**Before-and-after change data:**
§

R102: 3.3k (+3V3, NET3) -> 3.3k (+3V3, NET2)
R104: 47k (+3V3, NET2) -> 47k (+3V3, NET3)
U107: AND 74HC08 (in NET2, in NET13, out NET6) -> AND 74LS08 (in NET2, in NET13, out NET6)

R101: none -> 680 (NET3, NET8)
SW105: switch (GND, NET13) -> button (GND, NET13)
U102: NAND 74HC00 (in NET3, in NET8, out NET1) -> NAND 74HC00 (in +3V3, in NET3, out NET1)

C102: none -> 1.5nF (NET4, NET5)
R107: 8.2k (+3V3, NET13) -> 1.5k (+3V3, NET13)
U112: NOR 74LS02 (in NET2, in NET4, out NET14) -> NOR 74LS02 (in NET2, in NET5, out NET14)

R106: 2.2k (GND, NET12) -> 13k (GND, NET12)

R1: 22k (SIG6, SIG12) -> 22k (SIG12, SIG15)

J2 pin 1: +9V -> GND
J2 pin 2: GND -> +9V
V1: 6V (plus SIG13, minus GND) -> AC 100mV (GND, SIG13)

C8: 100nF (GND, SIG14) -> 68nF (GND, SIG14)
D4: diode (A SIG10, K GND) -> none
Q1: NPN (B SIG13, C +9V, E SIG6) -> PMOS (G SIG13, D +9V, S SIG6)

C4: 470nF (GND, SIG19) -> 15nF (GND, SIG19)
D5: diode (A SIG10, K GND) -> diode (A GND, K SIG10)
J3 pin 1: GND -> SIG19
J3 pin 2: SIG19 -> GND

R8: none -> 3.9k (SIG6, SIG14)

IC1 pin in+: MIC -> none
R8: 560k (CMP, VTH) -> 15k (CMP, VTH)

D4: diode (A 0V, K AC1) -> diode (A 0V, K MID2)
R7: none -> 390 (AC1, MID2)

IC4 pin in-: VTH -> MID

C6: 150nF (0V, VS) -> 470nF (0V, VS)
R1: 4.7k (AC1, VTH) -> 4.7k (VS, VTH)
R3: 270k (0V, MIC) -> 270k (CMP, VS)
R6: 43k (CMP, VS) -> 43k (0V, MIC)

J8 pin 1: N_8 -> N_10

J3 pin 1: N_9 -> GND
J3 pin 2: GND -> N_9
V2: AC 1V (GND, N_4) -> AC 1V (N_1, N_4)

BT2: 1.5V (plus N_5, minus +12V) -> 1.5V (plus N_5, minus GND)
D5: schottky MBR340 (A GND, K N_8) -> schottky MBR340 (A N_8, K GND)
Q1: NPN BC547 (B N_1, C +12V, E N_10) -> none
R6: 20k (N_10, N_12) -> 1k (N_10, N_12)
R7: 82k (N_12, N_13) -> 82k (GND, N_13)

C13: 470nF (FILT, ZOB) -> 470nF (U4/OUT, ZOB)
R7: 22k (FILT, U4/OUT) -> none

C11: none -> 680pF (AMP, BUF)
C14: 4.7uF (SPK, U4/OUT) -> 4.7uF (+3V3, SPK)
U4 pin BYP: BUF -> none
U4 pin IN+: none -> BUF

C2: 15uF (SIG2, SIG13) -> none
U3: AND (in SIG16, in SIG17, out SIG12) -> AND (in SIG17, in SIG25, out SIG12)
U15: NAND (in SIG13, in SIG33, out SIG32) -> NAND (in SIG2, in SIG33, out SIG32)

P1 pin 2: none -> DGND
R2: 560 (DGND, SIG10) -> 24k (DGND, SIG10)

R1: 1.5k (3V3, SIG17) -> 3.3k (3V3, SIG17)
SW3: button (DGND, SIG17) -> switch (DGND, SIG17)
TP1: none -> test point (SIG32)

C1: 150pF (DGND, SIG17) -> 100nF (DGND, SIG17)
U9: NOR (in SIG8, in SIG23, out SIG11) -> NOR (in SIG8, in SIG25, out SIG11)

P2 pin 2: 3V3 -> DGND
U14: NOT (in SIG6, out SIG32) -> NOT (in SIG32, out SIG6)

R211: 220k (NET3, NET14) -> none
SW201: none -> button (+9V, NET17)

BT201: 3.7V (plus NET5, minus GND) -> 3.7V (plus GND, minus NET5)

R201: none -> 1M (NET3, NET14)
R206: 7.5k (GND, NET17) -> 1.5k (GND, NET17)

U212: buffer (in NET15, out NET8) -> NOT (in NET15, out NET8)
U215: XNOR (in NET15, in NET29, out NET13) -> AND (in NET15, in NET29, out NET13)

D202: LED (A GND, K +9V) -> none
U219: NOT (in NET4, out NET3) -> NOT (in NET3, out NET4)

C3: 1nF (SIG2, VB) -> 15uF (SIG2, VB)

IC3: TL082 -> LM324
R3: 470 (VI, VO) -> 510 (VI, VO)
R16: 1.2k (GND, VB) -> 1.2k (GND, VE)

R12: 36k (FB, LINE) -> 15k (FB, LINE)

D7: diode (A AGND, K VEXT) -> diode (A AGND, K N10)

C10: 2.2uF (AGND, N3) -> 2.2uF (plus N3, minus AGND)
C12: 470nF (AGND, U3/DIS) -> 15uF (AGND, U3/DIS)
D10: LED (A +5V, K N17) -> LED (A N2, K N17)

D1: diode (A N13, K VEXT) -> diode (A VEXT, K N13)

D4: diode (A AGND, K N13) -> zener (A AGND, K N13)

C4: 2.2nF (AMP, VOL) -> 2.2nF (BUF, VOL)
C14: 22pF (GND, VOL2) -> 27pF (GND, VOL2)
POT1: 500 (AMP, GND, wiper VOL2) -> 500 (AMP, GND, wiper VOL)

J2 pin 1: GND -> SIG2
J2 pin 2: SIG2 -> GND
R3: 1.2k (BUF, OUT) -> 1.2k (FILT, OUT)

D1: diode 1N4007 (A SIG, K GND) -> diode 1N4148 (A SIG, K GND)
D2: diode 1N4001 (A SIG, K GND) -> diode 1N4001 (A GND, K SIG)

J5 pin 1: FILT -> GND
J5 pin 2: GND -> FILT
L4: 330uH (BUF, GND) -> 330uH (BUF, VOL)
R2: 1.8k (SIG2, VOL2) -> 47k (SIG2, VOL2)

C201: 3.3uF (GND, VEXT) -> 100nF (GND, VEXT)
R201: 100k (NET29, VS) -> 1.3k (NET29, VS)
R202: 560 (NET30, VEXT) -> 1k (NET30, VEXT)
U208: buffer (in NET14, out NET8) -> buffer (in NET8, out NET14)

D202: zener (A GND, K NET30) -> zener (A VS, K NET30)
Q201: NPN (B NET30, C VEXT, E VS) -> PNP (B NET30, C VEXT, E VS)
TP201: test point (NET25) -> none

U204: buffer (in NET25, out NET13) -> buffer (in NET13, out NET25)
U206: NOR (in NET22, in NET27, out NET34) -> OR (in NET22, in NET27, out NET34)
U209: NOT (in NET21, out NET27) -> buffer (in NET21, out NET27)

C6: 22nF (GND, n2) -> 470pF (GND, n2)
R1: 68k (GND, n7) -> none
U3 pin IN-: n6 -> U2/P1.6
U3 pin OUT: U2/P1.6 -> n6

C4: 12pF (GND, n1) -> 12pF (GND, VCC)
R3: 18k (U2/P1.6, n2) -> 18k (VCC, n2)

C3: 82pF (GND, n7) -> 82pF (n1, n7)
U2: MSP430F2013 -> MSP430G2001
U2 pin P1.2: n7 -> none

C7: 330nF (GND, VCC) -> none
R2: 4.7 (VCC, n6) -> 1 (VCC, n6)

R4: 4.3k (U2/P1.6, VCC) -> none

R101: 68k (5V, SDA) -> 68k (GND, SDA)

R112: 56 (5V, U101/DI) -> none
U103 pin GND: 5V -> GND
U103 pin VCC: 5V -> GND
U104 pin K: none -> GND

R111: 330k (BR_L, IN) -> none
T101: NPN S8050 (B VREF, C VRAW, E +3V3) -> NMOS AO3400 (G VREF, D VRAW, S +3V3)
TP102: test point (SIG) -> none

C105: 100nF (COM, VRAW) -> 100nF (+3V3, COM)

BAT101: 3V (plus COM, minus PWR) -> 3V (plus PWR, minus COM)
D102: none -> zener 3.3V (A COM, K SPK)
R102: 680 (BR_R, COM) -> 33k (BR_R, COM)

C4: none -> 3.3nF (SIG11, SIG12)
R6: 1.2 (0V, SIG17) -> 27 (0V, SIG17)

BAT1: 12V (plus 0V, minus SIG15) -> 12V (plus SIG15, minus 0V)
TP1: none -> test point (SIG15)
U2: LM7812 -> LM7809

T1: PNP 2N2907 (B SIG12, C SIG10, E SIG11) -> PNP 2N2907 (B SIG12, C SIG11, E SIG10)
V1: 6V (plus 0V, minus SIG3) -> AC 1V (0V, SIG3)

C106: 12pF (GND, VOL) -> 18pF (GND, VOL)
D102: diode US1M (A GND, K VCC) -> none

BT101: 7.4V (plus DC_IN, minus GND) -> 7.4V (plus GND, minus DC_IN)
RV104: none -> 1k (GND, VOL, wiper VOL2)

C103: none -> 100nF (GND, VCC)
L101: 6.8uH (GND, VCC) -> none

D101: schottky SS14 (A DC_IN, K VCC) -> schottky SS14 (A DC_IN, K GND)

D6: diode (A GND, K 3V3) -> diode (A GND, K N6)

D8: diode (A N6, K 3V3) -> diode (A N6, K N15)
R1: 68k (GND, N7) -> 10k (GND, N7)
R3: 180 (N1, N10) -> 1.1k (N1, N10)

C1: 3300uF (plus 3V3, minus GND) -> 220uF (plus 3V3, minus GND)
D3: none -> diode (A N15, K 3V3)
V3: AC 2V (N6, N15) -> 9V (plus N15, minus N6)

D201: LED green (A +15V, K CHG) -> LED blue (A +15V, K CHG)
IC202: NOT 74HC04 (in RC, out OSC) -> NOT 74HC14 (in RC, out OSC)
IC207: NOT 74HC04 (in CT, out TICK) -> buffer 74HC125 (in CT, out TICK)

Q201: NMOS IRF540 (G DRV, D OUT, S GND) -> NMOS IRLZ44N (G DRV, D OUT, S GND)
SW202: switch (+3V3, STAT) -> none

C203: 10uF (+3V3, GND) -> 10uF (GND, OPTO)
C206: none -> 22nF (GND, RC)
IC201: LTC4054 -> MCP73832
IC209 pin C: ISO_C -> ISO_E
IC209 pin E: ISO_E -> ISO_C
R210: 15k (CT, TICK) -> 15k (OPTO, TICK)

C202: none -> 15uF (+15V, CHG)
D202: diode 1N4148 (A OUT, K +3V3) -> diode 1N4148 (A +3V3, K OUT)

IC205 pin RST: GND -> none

§

**WORK INSTRUCTIONS:**
Every line above from the line with "D4: diode (A SIG10, K GND) -> none" to the line with "U219: NOT (in", both included, must be reproduced exactly, and no other line may appear.

**SOLUTION TO THE PROBLEM:**
D4: diode (A SIG10, K GND) -> none
Q1: NPN (B SIG13, C +9V, E SIG6) -> PMOS (G SIG13, D +9V, S SIG6)

C4: 470nF (GND, SIG19) -> 15nF (GND, SIG19)
D5: diode (A SIG10, K GND) -> diode (A GND, K SIG10)
J3 pin 1: GND -> SIG19
J3 pin 2: SIG19 -> GND

R8: none -> 3.9k (SIG6, SIG14)

IC1 pin in+: MIC -> none
R8: 560k (CMP, VTH) -> 15k (CMP, VTH)

D4: diode (A 0V, K AC1) -> diode (A 0V, K MID2)
R7: none -> 390 (AC1, MID2)

IC4 pin in-: VTH -> MID

C6: 150nF (0V, VS) -> 470nF (0V, VS)
R1: 4.7k (AC1, VTH) -> 4.7k (VS, VTH)
R3: 270k (0V, MIC) -> 270k (CMP, VS)
R6: 43k (CMP, VS) -> 43k (0V, MIC)

J8 pin 1: N_8 -> N_10

J3 pin 1: N_9 -> GND
J3 pin 2: GND -> N_9
V2: AC 1V (GND, N_4) -> AC 1V (N_1, N_4)

BT2: 1.5V (plus N_5, minus +12V) -> 1.5V (plus N_5, minus GND)
D5: schottky MBR340 (A GND, K N_8) -> schottky MBR340 (A N_8, K GND)
Q1: NPN BC547 (B N_1, C +12V, E N_10) -> none
R6: 20k (N_10, N_12) -> 1k (N_10, N_12)
R7: 82k (N_12, N_13) -> 82k (GND, N_13)

C13: 470nF (FILT, ZOB) -> 470nF (U4/OUT, ZOB)
R7: 22k (FILT, U4/OUT) -> none

C11: none -> 680pF (AMP, BUF)
C14: 4.7uF (SPK, U4/OUT) -> 4.7uF (+3V3, SPK)
U4 pin BYP: BUF -> none
U4 pin IN+: none -> BUF

C2: 15uF (SIG2, SIG13) -> none
U3: AND (in SIG16, in SIG17, out SIG12) -> AND (in SIG17, in SIG25, out SIG12)
U15: NAND (in SIG13, in SIG33, out SIG32) -> NAND (in SIG2, in SIG33, out SIG32)

P1 pin 2: none -> DGND
R2: 560 (DGND, SIG10) -> 24k (DGND, SIG10)

R1: 1.5k (3V3, SIG17) -> 3.3k (3V3, SIG17)
SW3: button (DGND, SIG17) -> switch (DGND, SIG17)
TP1: none -> test point (SIG32)

C1: 150pF (DGND, SIG17) -> 100nF (DGND, SIG17)
U9: NOR (in SIG8, in SIG23, out SIG11) -> NOR (in SIG8, in SIG25, out SIG11)

P2 pin 2: 3V3 -> DGND
U14: NOT (in SIG6, out SIG32) -> NOT (in SIG32, out SIG6)

R211: 220k (NET3, NET14) -> none
SW201: none -> button (+9V, NET17)

BT201: 3.7V (plus NET5, minus GND) -> 3.7V (plus GND, minus NET5)

R201: none -> 1M (NET3, NET14)
R206: 7.5k (GND, NET17) -> 1.5k (GND, NET17)

U212: buffer (in NET15, out NET8) -> NOT (in NET15, out NET8)
U215: XNOR (in NET15, in NET29, out NET13) -> AND (in NET15, in NET29, out NET13)

D202: LED (A GND, K +9V) -> none
U219: NOT (in NET4, out NET3) -> NOT (in NET3, out NET4)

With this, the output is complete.